YOUR TASK:
The records below must be reproduced exactly, excluding any pictures.

━━ EXTRACTED DATA ━━

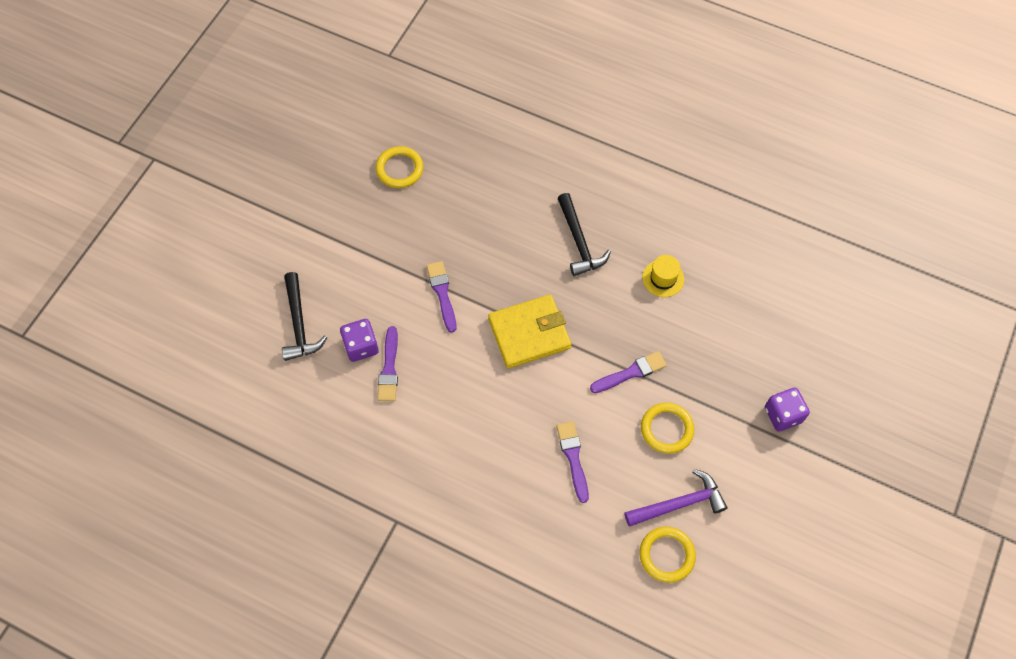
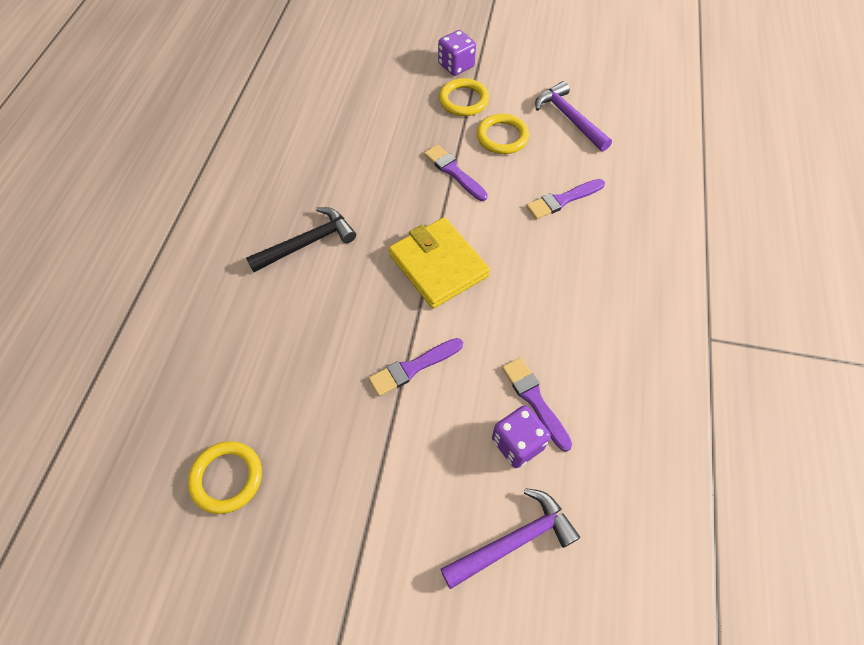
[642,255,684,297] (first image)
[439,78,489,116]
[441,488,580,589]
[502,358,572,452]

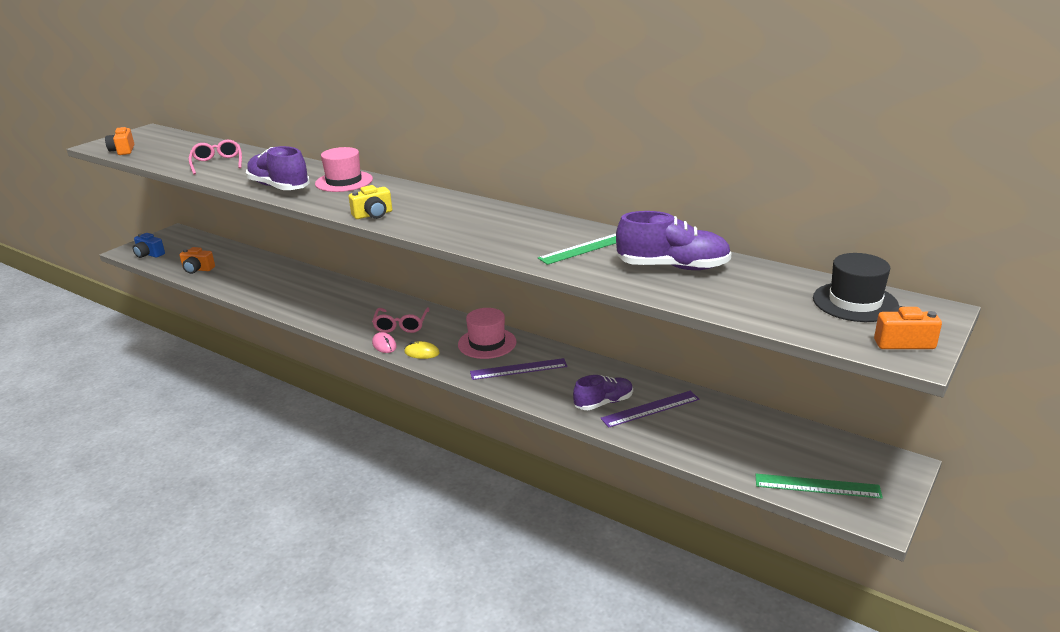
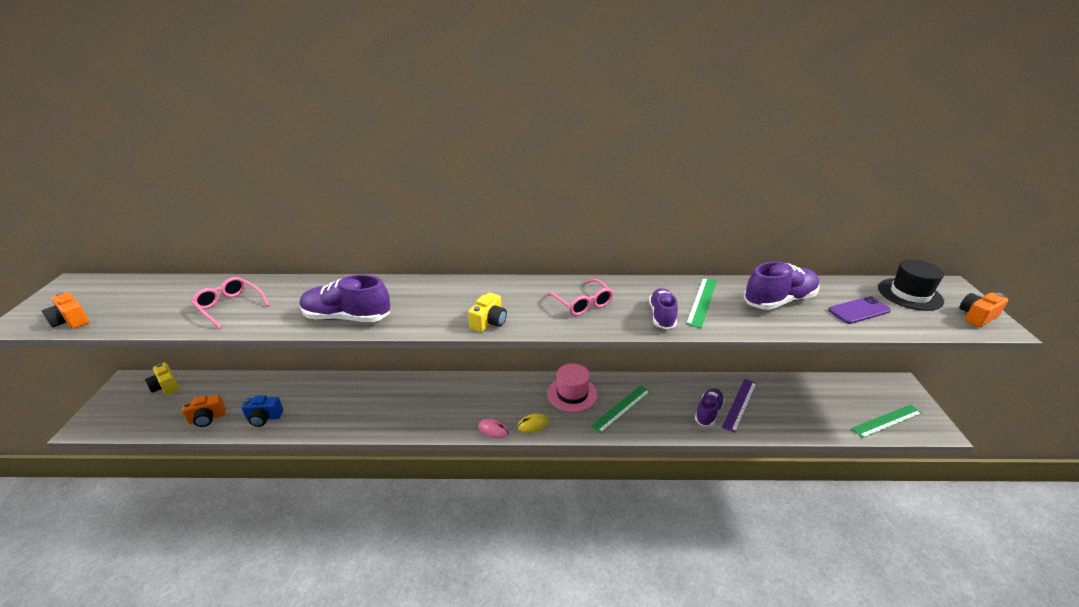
[315,147,373,192] (first image)
[145,363,179,395]
[649,288,678,329]
[828,296,891,324]
[241,395,283,427]
[546,279,614,316]
[590,385,651,434]

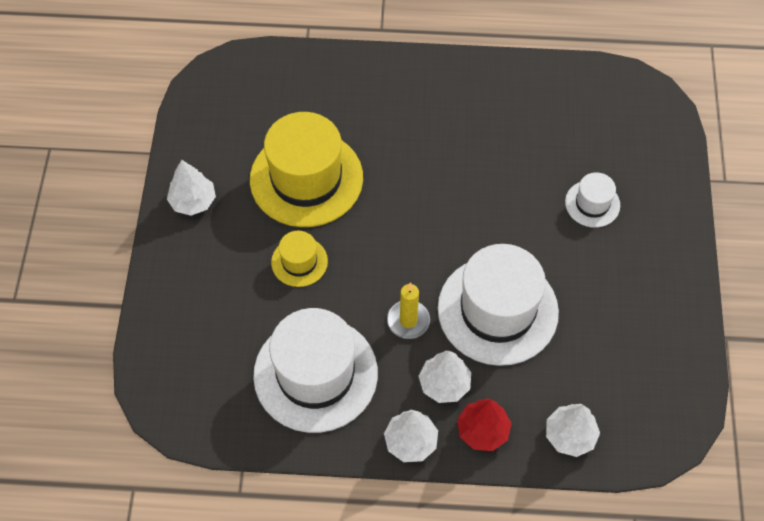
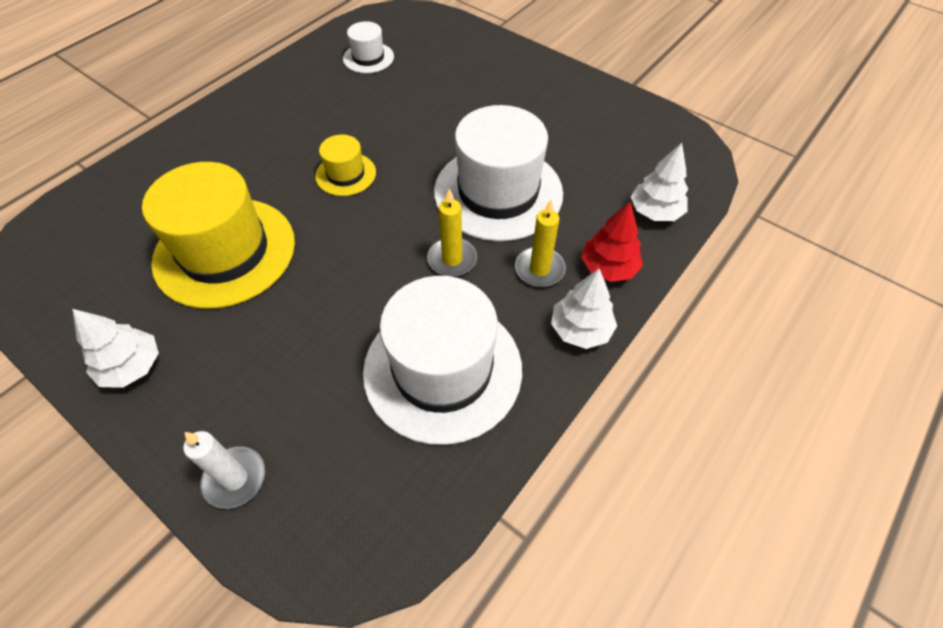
[184,431,265,509]
[315,135,376,196]
[343,21,394,73]
[515,200,566,287]

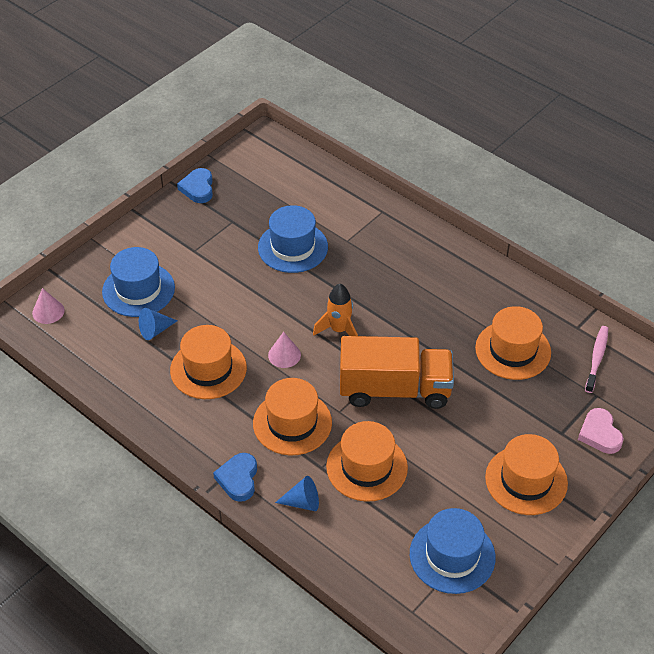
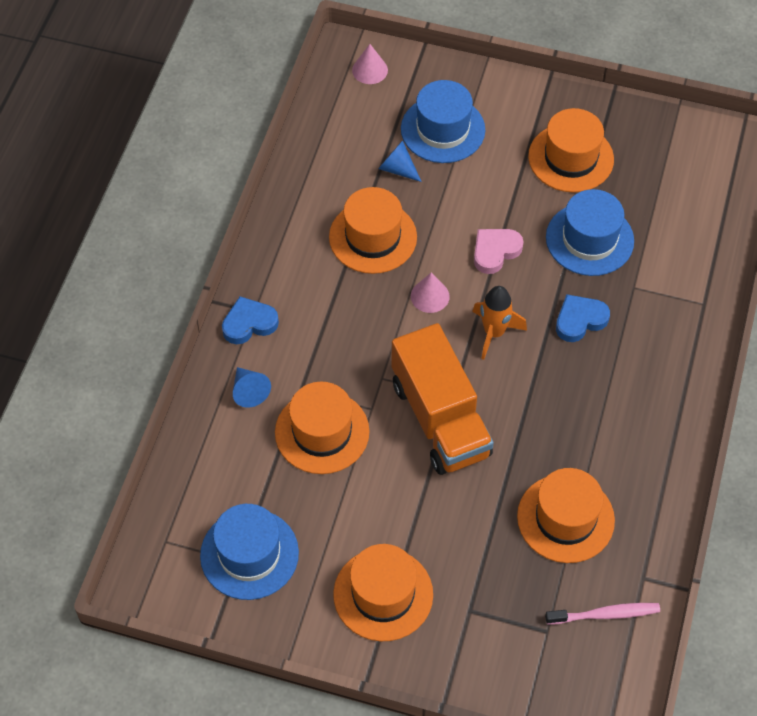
[556,294,610,342]
[528,108,614,193]
[474,229,523,274]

━━━

SOLUTION:
[642,255,684,297] (first image)
[439,78,489,116]
[441,488,580,589]
[502,358,572,452]

[315,147,373,192] (first image)
[145,363,179,395]
[649,288,678,329]
[828,296,891,324]
[241,395,283,427]
[546,279,614,316]
[590,385,651,434]

[184,431,265,509]
[315,135,376,196]
[343,21,394,73]
[515,200,566,287]

[556,294,610,342]
[528,108,614,193]
[474,229,523,274]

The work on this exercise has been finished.